Problem requirements »
Locate each line in the records that contains the string "bass", and copy those lines out in full.

%%

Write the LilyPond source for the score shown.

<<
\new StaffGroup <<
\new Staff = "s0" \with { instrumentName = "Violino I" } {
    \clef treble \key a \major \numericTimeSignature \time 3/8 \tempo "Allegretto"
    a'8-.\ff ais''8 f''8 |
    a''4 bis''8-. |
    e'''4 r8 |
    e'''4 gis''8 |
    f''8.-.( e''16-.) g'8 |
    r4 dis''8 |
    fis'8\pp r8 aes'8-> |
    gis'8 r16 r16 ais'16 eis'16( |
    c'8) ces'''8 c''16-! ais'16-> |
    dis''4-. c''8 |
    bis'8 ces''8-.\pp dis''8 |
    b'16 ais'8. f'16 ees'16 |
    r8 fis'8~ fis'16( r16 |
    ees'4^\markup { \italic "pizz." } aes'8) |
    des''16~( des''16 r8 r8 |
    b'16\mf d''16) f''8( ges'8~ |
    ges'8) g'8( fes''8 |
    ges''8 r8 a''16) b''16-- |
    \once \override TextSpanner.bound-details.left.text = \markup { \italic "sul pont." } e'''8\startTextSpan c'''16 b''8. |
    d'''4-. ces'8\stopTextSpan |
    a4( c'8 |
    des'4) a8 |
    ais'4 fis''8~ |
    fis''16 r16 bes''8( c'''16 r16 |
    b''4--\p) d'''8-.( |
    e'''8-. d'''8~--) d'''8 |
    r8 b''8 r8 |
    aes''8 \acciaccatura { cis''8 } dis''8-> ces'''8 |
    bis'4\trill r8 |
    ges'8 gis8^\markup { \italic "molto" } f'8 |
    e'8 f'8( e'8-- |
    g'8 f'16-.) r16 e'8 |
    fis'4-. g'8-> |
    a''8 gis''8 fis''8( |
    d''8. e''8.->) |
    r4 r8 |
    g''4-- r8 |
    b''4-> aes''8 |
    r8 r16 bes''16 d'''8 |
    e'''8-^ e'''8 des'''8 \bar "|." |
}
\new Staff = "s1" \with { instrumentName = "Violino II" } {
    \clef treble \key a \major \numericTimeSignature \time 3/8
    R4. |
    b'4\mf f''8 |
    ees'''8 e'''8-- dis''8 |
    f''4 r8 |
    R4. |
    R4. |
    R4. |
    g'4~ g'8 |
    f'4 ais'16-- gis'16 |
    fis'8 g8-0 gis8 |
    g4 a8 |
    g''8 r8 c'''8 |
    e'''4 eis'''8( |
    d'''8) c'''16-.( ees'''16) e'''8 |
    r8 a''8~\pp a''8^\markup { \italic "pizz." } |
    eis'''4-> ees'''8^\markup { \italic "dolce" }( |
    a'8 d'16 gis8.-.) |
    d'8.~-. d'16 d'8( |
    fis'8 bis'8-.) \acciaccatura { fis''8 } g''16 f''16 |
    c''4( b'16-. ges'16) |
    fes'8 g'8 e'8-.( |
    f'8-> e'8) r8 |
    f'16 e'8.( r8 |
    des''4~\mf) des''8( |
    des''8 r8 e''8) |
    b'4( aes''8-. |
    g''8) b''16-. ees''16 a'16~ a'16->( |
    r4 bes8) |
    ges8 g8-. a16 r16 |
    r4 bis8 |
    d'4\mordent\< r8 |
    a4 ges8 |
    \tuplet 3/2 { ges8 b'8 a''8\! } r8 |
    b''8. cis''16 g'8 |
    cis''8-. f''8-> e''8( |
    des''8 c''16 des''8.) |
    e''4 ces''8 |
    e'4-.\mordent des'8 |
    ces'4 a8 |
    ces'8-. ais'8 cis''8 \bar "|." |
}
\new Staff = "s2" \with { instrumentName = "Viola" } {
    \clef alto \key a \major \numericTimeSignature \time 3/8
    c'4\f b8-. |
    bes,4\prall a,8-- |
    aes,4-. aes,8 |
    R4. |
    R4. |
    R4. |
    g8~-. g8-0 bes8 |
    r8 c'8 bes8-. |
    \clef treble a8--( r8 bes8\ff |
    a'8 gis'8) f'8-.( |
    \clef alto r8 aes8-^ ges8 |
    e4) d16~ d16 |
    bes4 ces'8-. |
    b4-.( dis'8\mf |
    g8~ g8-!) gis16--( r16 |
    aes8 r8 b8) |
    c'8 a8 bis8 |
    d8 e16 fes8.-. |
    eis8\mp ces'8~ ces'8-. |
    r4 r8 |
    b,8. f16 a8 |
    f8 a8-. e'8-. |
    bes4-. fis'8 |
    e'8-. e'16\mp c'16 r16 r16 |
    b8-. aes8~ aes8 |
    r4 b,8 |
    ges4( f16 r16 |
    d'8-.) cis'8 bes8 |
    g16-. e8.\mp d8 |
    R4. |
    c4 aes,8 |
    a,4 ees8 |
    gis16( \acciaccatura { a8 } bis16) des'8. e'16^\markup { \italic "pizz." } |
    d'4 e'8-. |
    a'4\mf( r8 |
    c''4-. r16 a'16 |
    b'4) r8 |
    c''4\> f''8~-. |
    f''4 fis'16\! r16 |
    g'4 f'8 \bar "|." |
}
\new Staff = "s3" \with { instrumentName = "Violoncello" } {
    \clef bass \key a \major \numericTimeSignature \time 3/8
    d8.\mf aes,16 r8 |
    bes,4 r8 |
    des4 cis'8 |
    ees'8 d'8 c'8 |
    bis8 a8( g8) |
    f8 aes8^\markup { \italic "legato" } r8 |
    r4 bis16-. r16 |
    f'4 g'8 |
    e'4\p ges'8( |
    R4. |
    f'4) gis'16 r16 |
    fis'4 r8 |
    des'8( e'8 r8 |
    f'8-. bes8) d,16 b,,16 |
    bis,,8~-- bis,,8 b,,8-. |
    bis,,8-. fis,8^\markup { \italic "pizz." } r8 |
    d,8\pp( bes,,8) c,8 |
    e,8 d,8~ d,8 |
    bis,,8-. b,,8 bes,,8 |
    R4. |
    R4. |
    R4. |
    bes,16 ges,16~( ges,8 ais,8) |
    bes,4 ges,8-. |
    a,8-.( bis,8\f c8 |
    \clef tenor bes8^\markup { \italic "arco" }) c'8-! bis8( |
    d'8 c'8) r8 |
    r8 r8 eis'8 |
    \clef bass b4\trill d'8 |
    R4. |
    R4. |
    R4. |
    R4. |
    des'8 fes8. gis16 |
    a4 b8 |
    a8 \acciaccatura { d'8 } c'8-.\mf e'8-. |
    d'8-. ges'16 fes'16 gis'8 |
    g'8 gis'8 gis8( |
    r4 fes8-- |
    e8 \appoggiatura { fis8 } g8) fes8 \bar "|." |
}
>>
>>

%%

Correct output »
    \clef bass \key a \major \numericTimeSignature \time 3/8
    \clef bass b4\trill d'8 |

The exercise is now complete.